From the records below, copy each line that has the word "turquoise" in it.

---------- TASK MATERIAL

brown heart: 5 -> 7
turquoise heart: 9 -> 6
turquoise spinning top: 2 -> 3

--------------------
---------- TASK MATERIAL

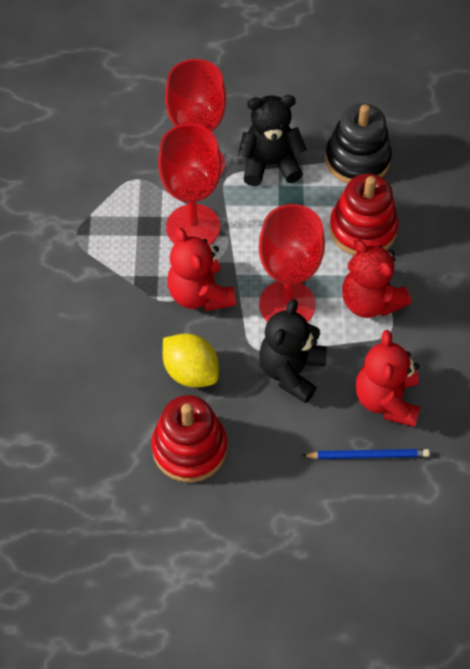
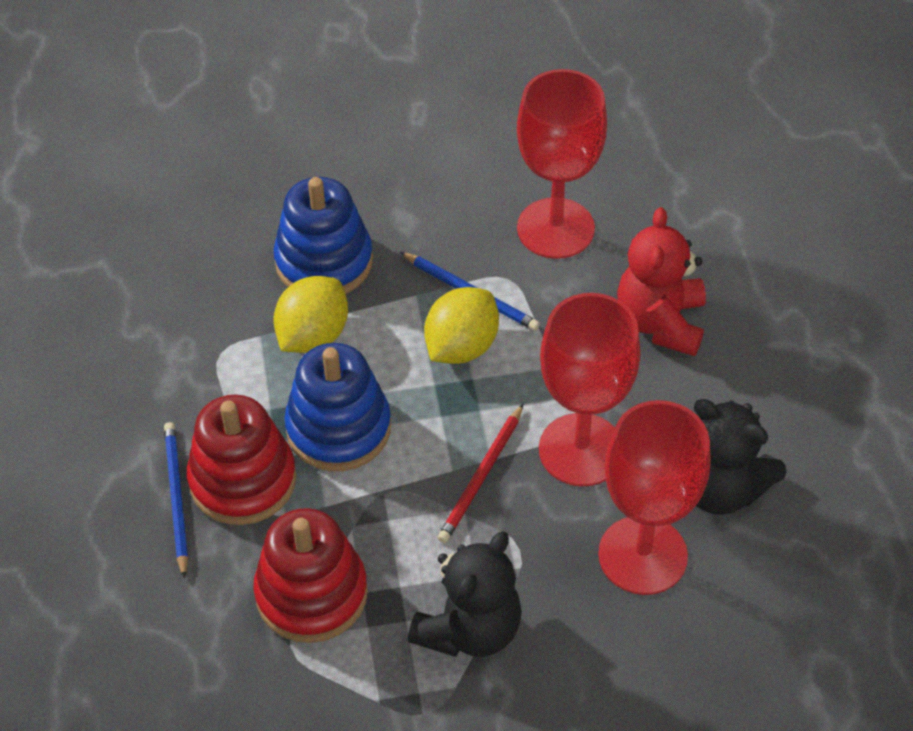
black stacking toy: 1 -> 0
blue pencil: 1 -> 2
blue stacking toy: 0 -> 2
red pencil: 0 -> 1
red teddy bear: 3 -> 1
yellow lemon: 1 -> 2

--------------------
---------- TASK MATERIAL

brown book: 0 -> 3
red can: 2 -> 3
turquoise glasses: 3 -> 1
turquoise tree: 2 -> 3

--------------------

# OUTPUT OF THE EXERCISE
turquoise heart: 9 -> 6
turquoise spinning top: 2 -> 3
turquoise glasses: 3 -> 1
turquoise tree: 2 -> 3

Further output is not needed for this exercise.